Reproduce every one of the records below verbatim, omitting the pictures.

## begin Exercise data

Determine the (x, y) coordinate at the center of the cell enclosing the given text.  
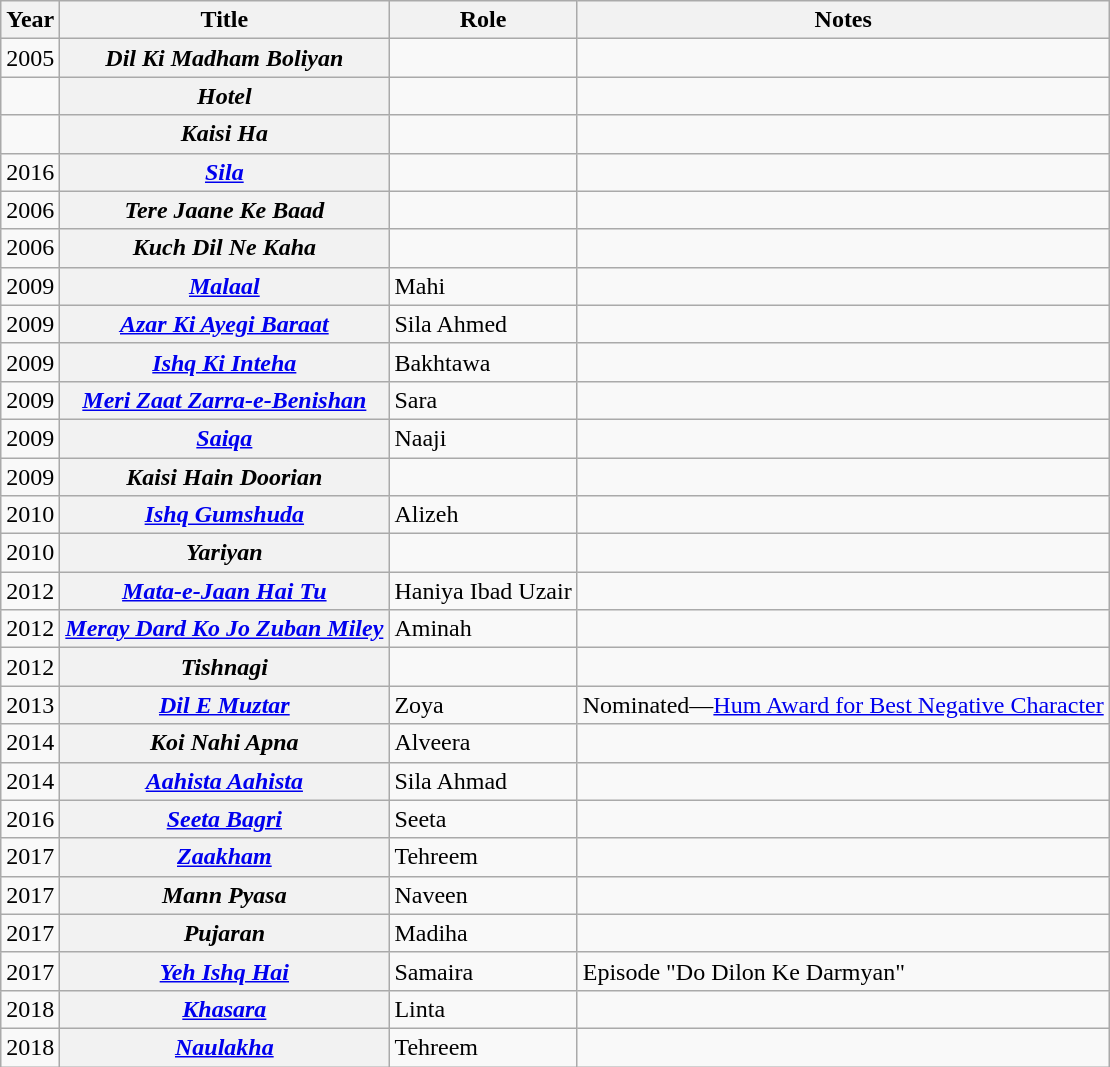
Samaira (483, 971)
Alveera (483, 743)
Bakhtawa (483, 362)
Azar Ki Ayegi Baraat (224, 324)
Alizeh (483, 515)
2013 (30, 705)
Naaji (483, 438)
Tishnagi (224, 667)
Hotel (224, 96)
Khasara (224, 1009)
Kaisi Ha (224, 134)
Linta (483, 1009)
Zaakham (224, 857)
Meray Dard Ko Jo Zuban Miley (224, 629)
Dil Ki Madham Boliyan (224, 58)
Kuch Dil Ne Kaha (224, 248)
Tere Jaane Ke Baad (224, 210)
Pujaran (224, 933)
Mann Pyasa (224, 895)
Yariyan (224, 553)
Title (224, 20)
Mahi (483, 286)
Sila Ahmed (483, 324)
Haniya Ibad Uzair (483, 591)
Dil E Muztar (224, 705)
Yeh Ishq Hai (224, 971)
Kaisi Hain Doorian (224, 477)
Sila Ahmad (483, 781)
Ishq Gumshuda (224, 515)
Koi Nahi Apna (224, 743)
Saiqa (224, 438)
Episode "Do Dilon Ke Darmyan" (843, 971)
2005 (30, 58)
Aahista Aahista (224, 781)
Malaal (224, 286)
Seeta Bagri (224, 819)
Role (483, 20)
Notes (843, 20)
Naveen (483, 895)
Aminah (483, 629)
Mata-e-Jaan Hai Tu (224, 591)
Sara (483, 400)
Zoya (483, 705)
Seeta (483, 819)
Naulakha (224, 1047)
Nominated—Hum Award for Best Negative Character (843, 705)
Year (30, 20)
Sila (224, 172)
Madiha (483, 933)
Ishq Ki Inteha (224, 362)
Meri Zaat Zarra-e-Benishan (224, 400)
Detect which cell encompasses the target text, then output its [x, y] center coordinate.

## end Exercise data

**Exercise response:**
Determine the (x, y) coordinate at the center of the cell enclosing the given text.  
Samaira (483, 971)
Alveera (483, 743)
Bakhtawa (483, 362)
Azar Ki Ayegi Baraat (224, 324)
Alizeh (483, 515)
2013 (30, 705)
Naaji (483, 438)
Tishnagi (224, 667)
Hotel (224, 96)
Khasara (224, 1009)
Kaisi Ha (224, 134)
Linta (483, 1009)
Zaakham (224, 857)
Meray Dard Ko Jo Zuban Miley (224, 629)
Dil Ki Madham Boliyan (224, 58)
Kuch Dil Ne Kaha (224, 248)
Tere Jaane Ke Baad (224, 210)
Pujaran (224, 933)
Mann Pyasa (224, 895)
Yariyan (224, 553)
Title (224, 20)
Mahi (483, 286)
Sila Ahmed (483, 324)
Haniya Ibad Uzair (483, 591)
Dil E Muztar (224, 705)
Yeh Ishq Hai (224, 971)
Kaisi Hain Doorian (224, 477)
Sila Ahmad (483, 781)
Ishq Gumshuda (224, 515)
Koi Nahi Apna (224, 743)
Saiqa (224, 438)
Episode "Do Dilon Ke Darmyan" (843, 971)
2005 (30, 58)
Aahista Aahista (224, 781)
Malaal (224, 286)
Seeta Bagri (224, 819)
Role (483, 20)
Notes (843, 20)
Naveen (483, 895)
Aminah (483, 629)
Mata-e-Jaan Hai Tu (224, 591)
Sara (483, 400)
Zoya (483, 705)
Seeta (483, 819)
Naulakha (224, 1047)
Nominated—Hum Award for Best Negative Character (843, 705)
Year (30, 20)
Sila (224, 172)
Madiha (483, 933)
Ishq Ki Inteha (224, 362)
Meri Zaat Zarra-e-Benishan (224, 400)
Detect which cell encompasses the target text, then output its [x, y] center coordinate.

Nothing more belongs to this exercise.